_Work to be completed:_ From the entries below, return only the lines starting at the one that contains "SW2: switch (DGND, X2) -> button (DGND, X2)" and ending at the one that contains "U27: AND CD4081", exactly as they stand.

_Supplied records:_
((
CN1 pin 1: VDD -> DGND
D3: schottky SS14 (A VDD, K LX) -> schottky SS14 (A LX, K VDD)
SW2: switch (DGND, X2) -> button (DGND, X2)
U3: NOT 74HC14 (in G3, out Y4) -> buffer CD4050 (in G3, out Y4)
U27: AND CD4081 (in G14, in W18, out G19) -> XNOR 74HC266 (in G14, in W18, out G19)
))
((
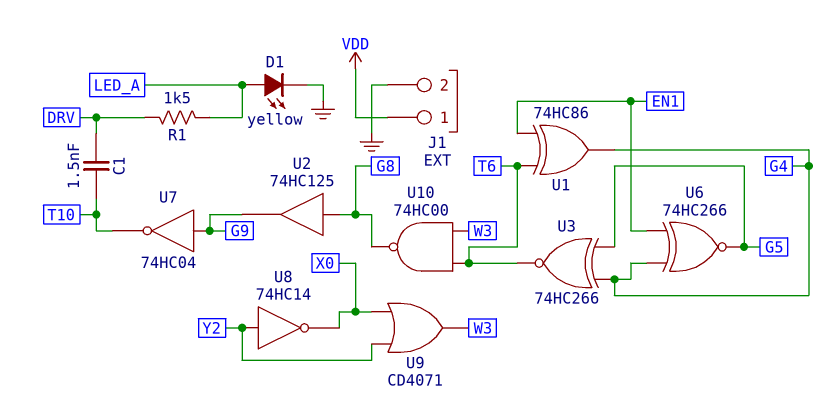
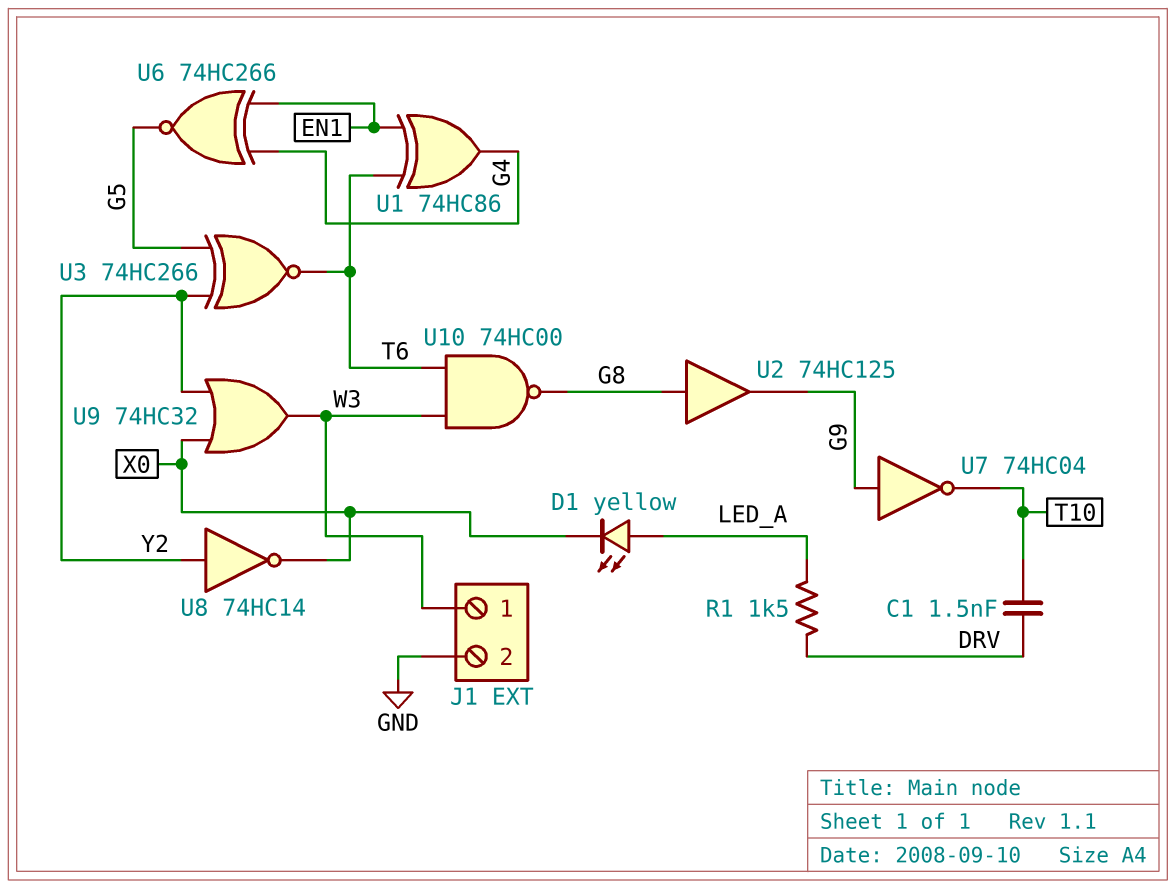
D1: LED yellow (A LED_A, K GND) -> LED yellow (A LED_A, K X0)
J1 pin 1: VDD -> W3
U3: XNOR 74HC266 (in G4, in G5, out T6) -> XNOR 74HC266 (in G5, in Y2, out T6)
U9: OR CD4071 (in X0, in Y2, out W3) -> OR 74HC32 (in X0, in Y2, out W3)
))
_Written answer:_
SW2: switch (DGND, X2) -> button (DGND, X2)
U3: NOT 74HC14 (in G3, out Y4) -> buffer CD4050 (in G3, out Y4)
U27: AND CD4081 (in G14, in W18, out G19) -> XNOR 74HC266 (in G14, in W18, out G19)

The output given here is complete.